WHAT TO DO: Leave the pictures out and transcribe every record exactly.

::: DATA UNDER STUDY :::

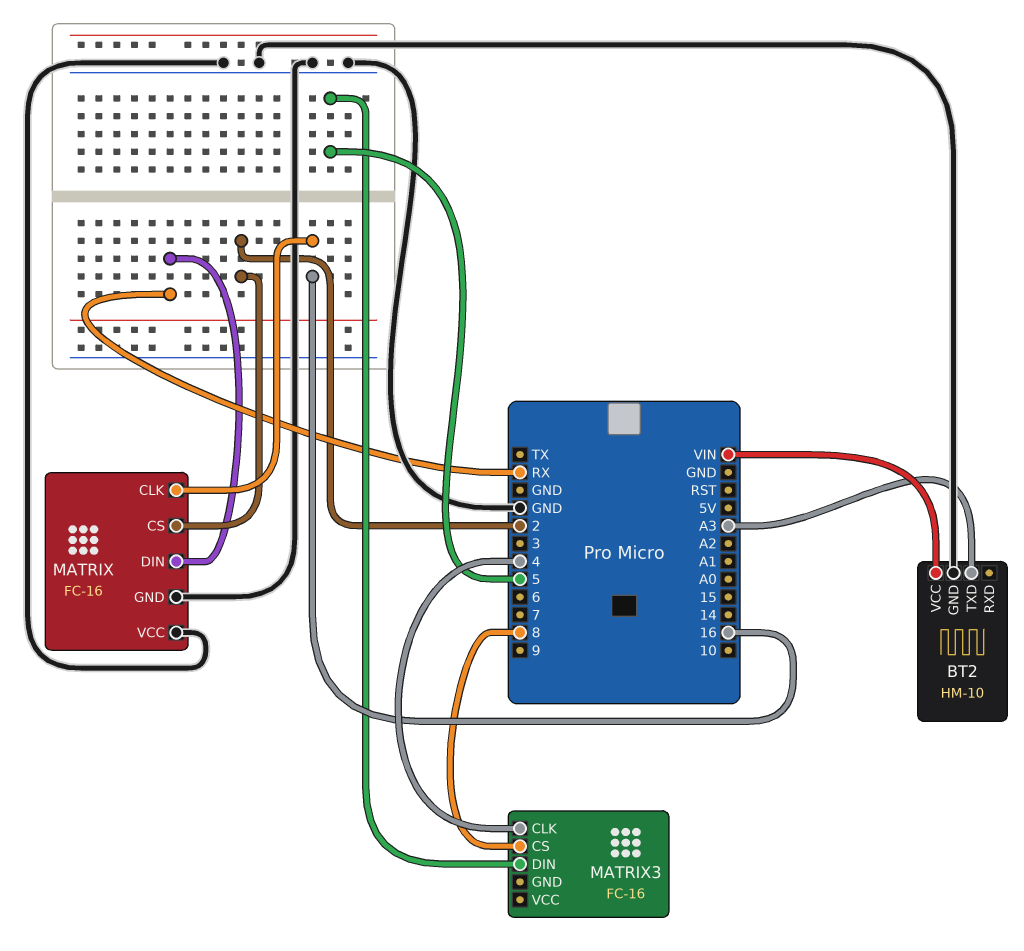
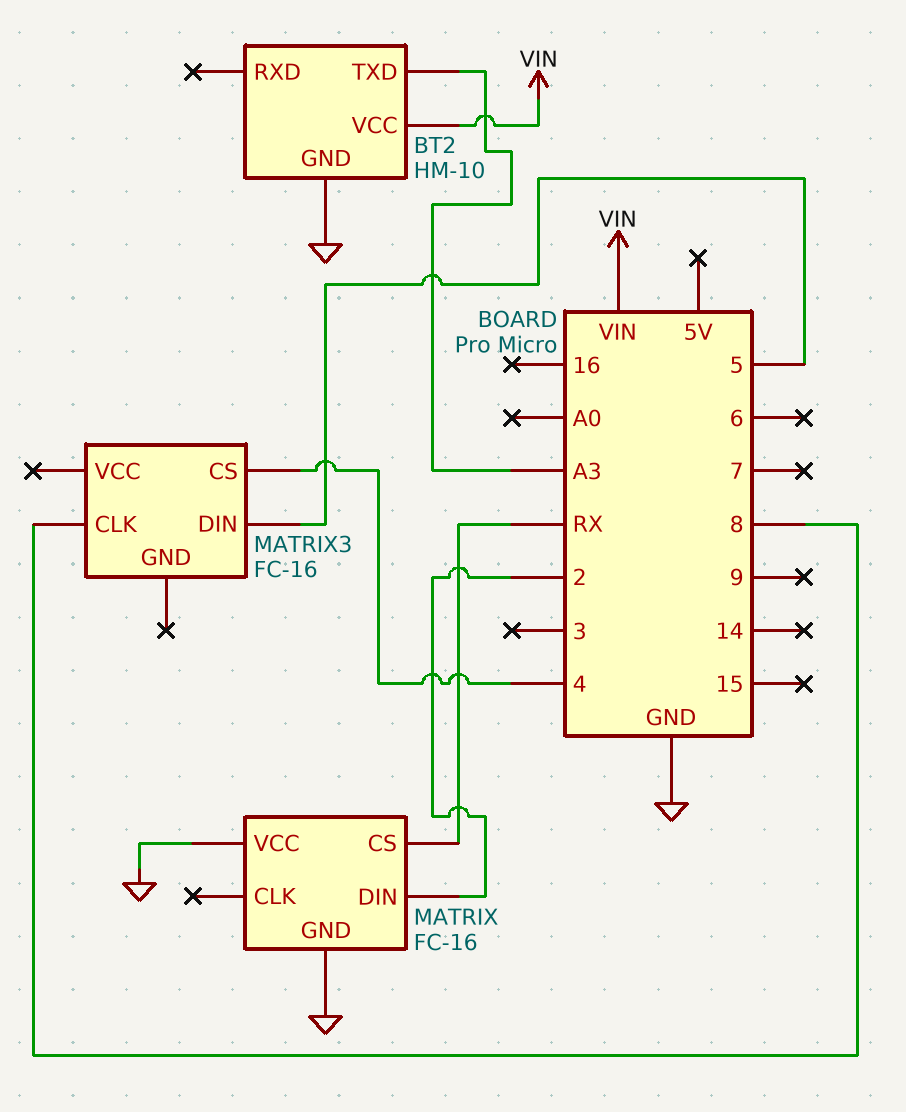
MATRIX pin CLK: 16 -> none
MATRIX pin CS: 2 -> RX
MATRIX pin DIN: RX -> 2
MATRIX3 pin CLK: 4 -> 8
MATRIX3 pin CS: 8 -> 4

:::

OUTPUT BELOW:
MATRIX pin CLK: 16 -> none
MATRIX pin CS: 2 -> RX
MATRIX pin DIN: RX -> 2
MATRIX3 pin CLK: 4 -> 8
MATRIX3 pin CS: 8 -> 4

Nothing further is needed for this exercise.